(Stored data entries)
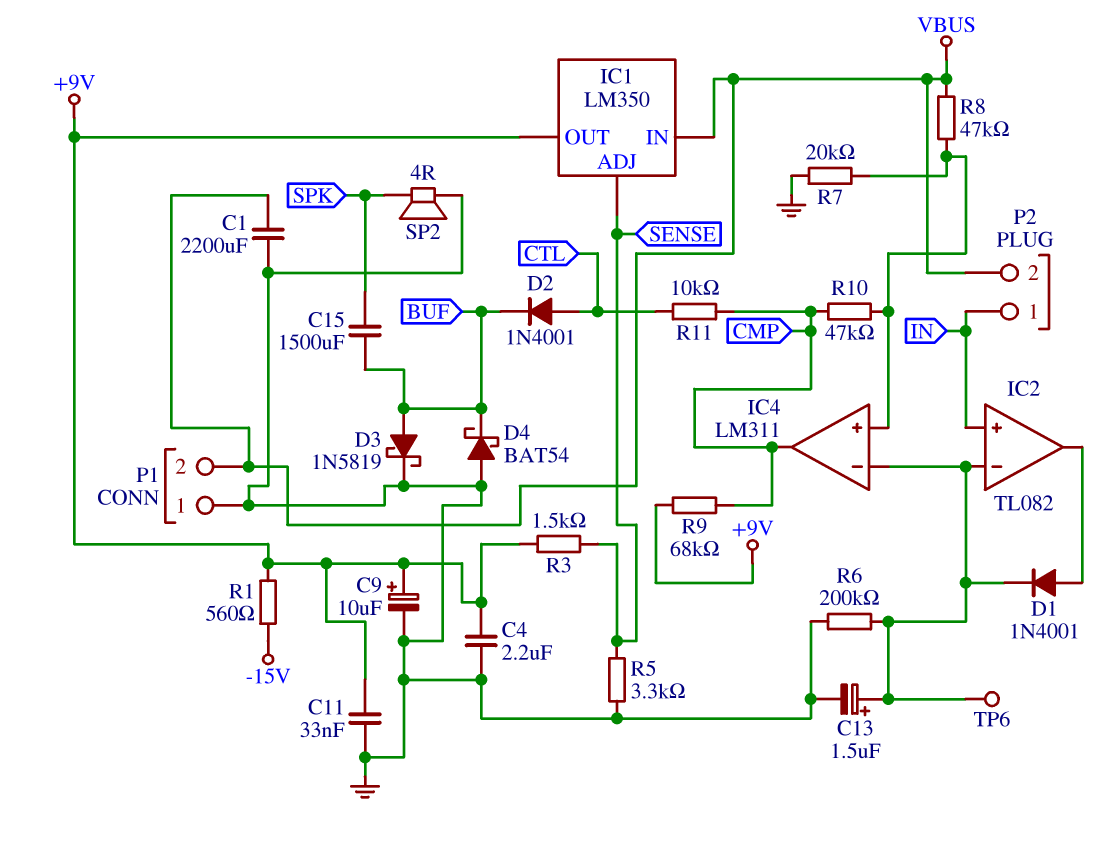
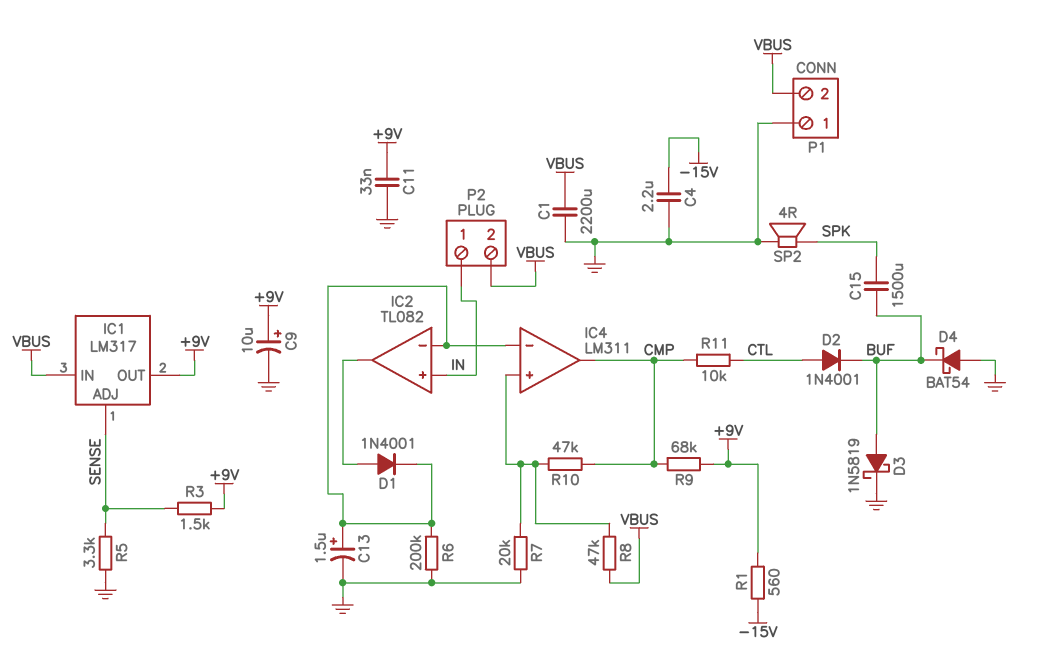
C4: 2.2uF (+9V, GND) -> 2.2uF (-15V, GND)
IC1: LM350 -> LM317
TP6: test point (IC2/in-) -> none

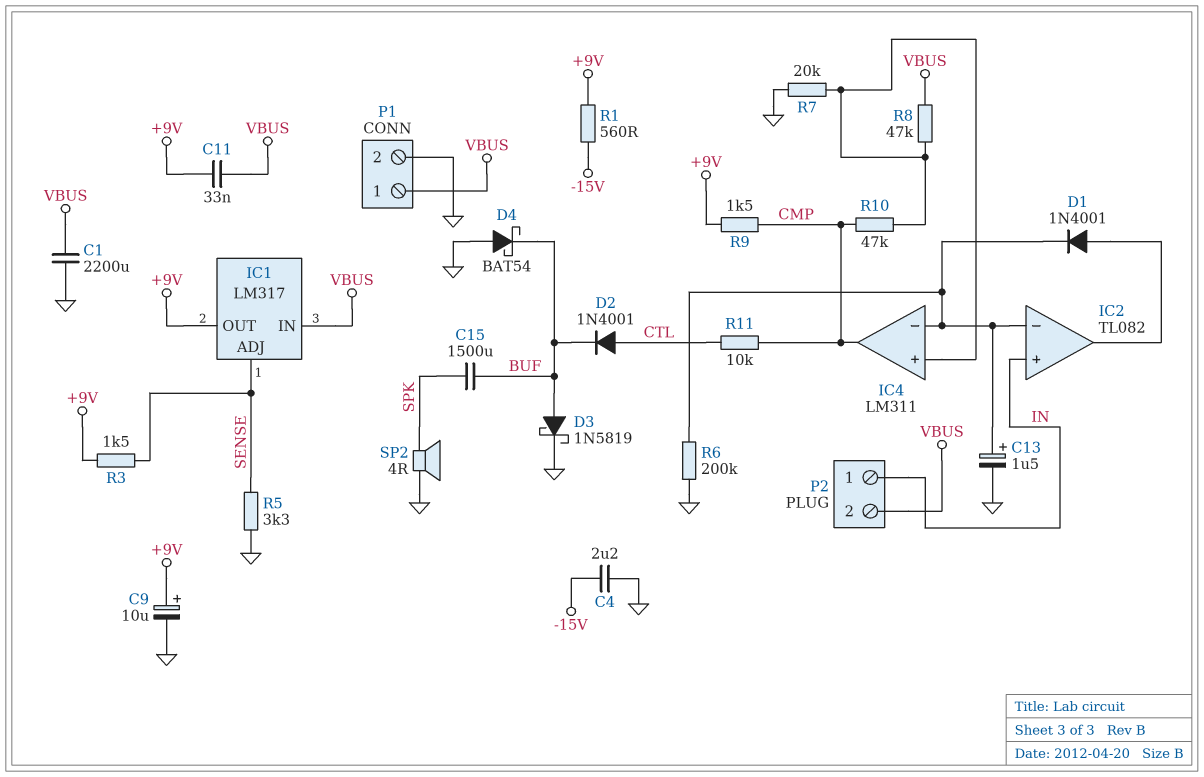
C11: 33nF (+9V, GND) -> 33nF (+9V, VBUS)
P1 pin 1: GND -> VBUS
P1 pin 2: VBUS -> GND
R9: 68k (+9V, CMP) -> 1.5k (+9V, CMP)

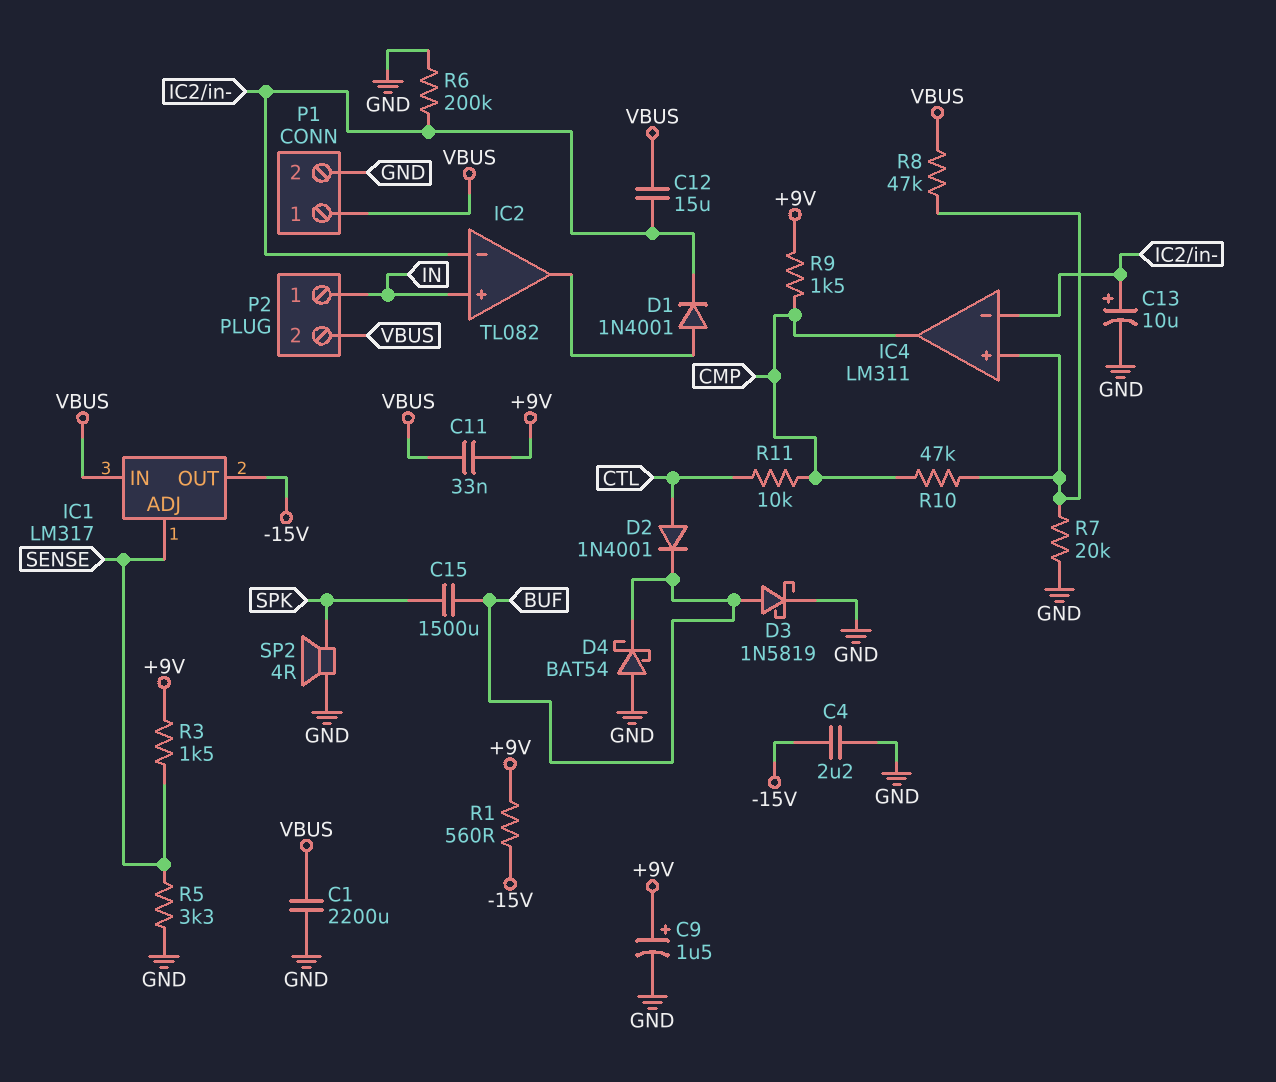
C9: 10uF (plus +9V, minus GND) -> 1.5uF (plus +9V, minus GND)
C12: none -> 15uF (IC2/in-, VBUS)
C13: 1.5uF (plus IC2/in-, minus GND) -> 10uF (plus IC2/in-, minus GND)
IC1 pin OUT: +9V -> -15V

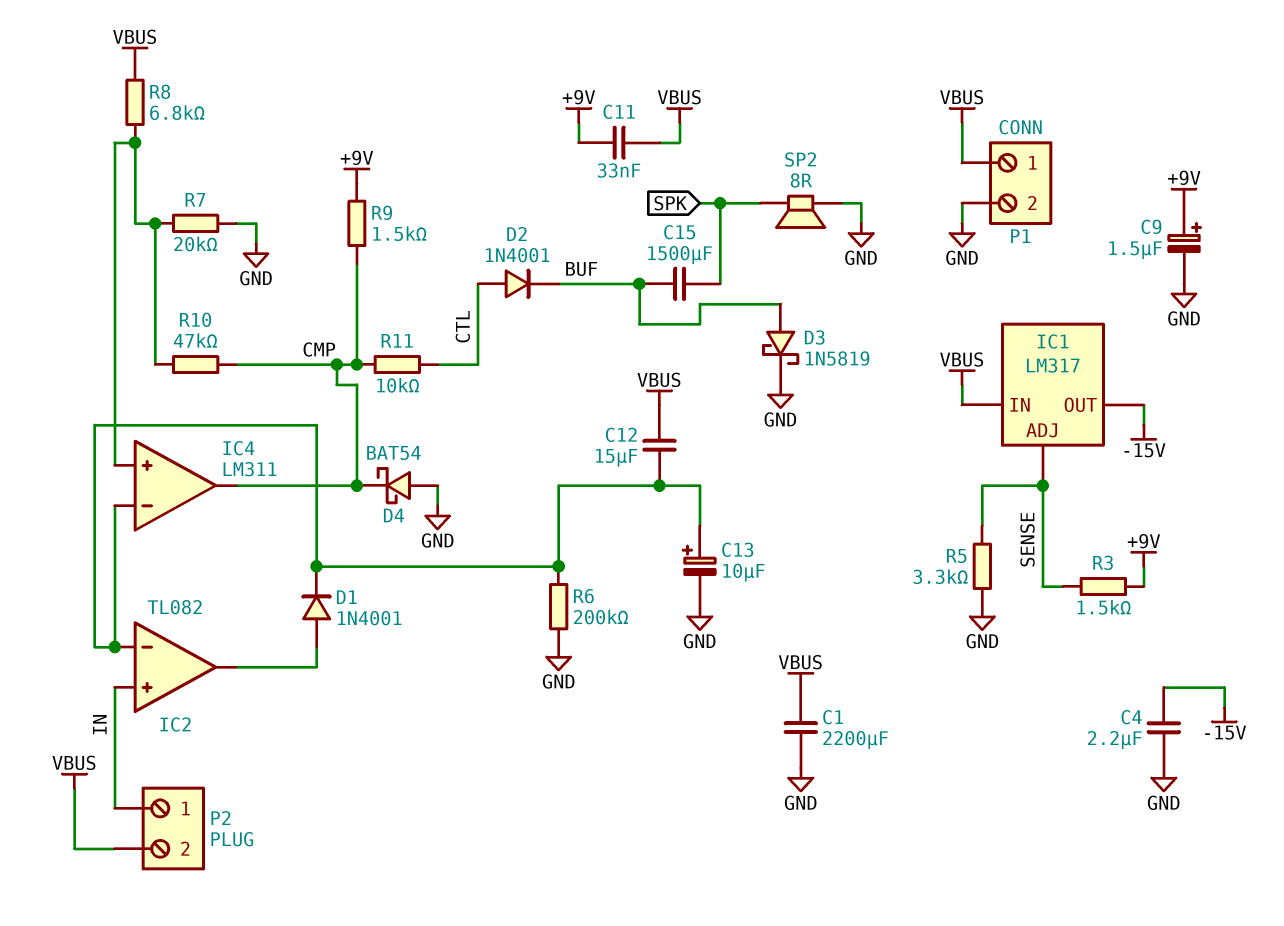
D4: schottky BAT54 (A GND, K BUF) -> schottky BAT54 (A GND, K CMP)
R1: 560 (+9V, -15V) -> none
R8: 47k (IC4/in+, VBUS) -> 6.8k (IC4/in+, VBUS)
SP2: speaker 4R (GND, SPK) -> speaker 8R (GND, SPK)

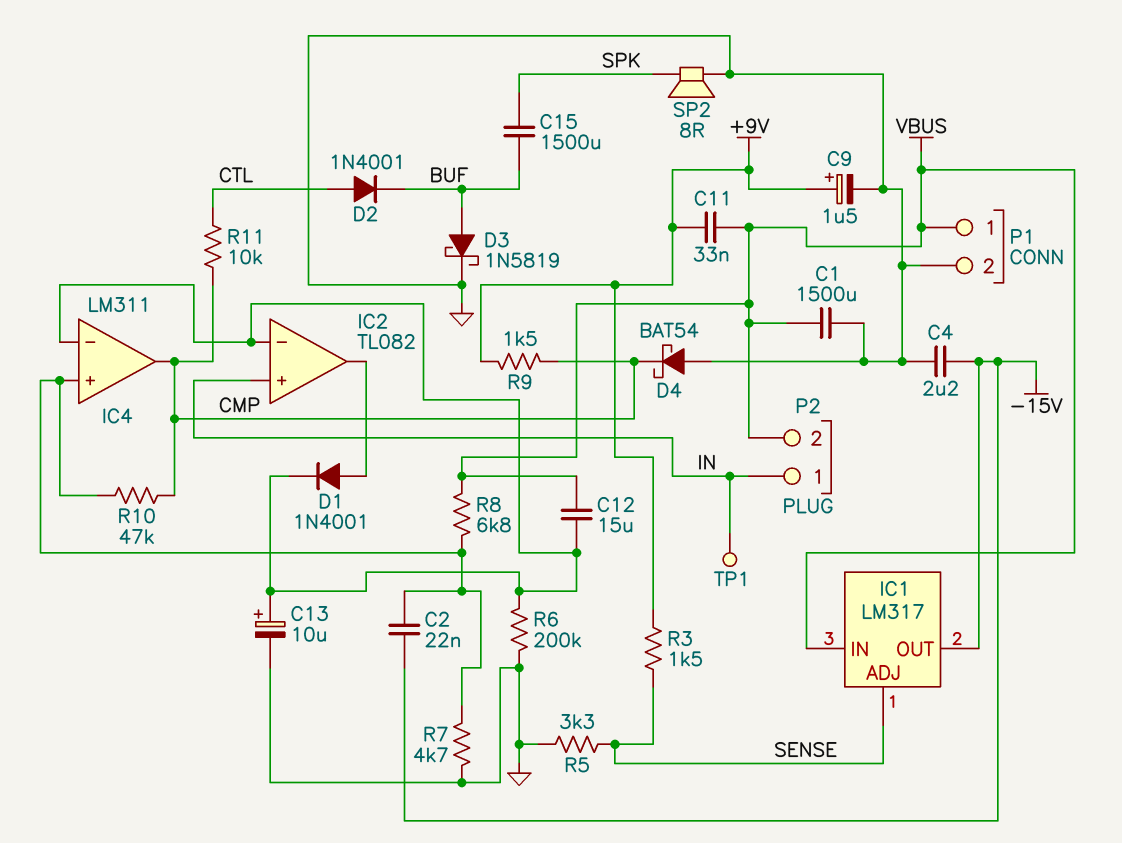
C1: 2200uF (GND, VBUS) -> 1500uF (GND, VBUS)
C2: none -> 22nF (-15V, IC4/in+)
R7: 20k (GND, IC4/in+) -> 4.7k (GND, IC4/in+)
TP1: none -> test point (IN)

- PROBLEM DESCRIPTION -
Copy out only the lines beginning at the line with "C13: 1.5uF (plus" and ending at the last line of the entries. Keep them exact; drop pictures.

- WORKED SOLUTION -
C13: 1.5uF (plus IC2/in-, minus GND) -> 10uF (plus IC2/in-, minus GND)
IC1 pin OUT: +9V -> -15V

D4: schottky BAT54 (A GND, K BUF) -> schottky BAT54 (A GND, K CMP)
R1: 560 (+9V, -15V) -> none
R8: 47k (IC4/in+, VBUS) -> 6.8k (IC4/in+, VBUS)
SP2: speaker 4R (GND, SPK) -> speaker 8R (GND, SPK)

C1: 2200uF (GND, VBUS) -> 1500uF (GND, VBUS)
C2: none -> 22nF (-15V, IC4/in+)
R7: 20k (GND, IC4/in+) -> 4.7k (GND, IC4/in+)
TP1: none -> test point (IN)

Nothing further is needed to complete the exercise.